In the data below, one line contains "(czarny) [503, 333]" and a later one contains "to [696, 461]". Print both, with every line between them, exactly and alone.

> [SOURCE DATA]
________________________________________
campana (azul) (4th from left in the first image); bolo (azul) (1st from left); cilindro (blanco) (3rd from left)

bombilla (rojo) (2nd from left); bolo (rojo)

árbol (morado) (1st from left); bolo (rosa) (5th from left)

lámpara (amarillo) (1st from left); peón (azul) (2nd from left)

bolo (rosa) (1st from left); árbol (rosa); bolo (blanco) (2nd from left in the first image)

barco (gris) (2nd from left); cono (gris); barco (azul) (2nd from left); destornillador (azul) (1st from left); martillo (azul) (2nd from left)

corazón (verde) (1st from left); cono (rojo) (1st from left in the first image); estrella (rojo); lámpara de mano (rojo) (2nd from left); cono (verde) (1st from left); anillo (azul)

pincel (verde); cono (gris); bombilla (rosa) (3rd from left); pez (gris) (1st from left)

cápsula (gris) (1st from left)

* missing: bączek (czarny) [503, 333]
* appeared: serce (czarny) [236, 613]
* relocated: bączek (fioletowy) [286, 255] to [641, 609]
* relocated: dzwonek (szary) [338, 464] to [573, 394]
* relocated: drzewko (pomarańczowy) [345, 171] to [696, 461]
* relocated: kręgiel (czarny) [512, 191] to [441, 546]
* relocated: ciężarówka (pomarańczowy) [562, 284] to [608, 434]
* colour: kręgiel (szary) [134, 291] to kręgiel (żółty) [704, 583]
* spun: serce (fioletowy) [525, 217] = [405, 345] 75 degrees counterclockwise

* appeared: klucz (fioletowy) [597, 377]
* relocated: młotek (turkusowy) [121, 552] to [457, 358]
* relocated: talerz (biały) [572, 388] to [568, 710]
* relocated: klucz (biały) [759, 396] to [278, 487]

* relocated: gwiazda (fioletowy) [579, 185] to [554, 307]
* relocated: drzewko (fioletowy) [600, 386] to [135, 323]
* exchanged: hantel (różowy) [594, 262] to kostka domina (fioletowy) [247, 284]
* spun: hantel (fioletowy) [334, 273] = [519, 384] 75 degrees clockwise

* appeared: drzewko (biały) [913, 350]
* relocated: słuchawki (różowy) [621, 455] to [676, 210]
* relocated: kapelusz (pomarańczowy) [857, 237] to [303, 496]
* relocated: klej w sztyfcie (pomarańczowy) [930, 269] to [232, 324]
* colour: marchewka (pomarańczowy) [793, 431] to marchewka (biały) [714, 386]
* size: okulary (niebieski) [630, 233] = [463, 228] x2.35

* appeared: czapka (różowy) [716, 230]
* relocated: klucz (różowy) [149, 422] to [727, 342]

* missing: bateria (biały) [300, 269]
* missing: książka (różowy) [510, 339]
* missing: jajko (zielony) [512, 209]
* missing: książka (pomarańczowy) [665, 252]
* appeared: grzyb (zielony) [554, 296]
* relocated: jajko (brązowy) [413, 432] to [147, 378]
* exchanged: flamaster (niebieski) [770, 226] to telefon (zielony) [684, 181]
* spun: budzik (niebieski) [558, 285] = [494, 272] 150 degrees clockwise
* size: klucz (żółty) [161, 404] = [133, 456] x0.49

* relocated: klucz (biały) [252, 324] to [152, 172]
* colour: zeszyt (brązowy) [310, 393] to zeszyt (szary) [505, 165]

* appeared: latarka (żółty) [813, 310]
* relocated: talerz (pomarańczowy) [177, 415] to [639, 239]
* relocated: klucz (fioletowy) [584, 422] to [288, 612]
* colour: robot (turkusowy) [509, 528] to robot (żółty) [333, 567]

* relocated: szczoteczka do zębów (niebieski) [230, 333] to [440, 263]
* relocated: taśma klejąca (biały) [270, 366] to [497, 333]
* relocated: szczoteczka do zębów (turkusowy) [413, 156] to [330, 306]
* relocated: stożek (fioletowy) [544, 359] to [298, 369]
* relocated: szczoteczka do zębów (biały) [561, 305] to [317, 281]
________________________________________
> [RESULT FOR THIS EXERCISE]
* missing: bączek (czarny) [503, 333]
* appeared: serce (czarny) [236, 613]
* relocated: bączek (fioletowy) [286, 255] to [641, 609]
* relocated: dzwonek (szary) [338, 464] to [573, 394]
* relocated: drzewko (pomarańczowy) [345, 171] to [696, 461]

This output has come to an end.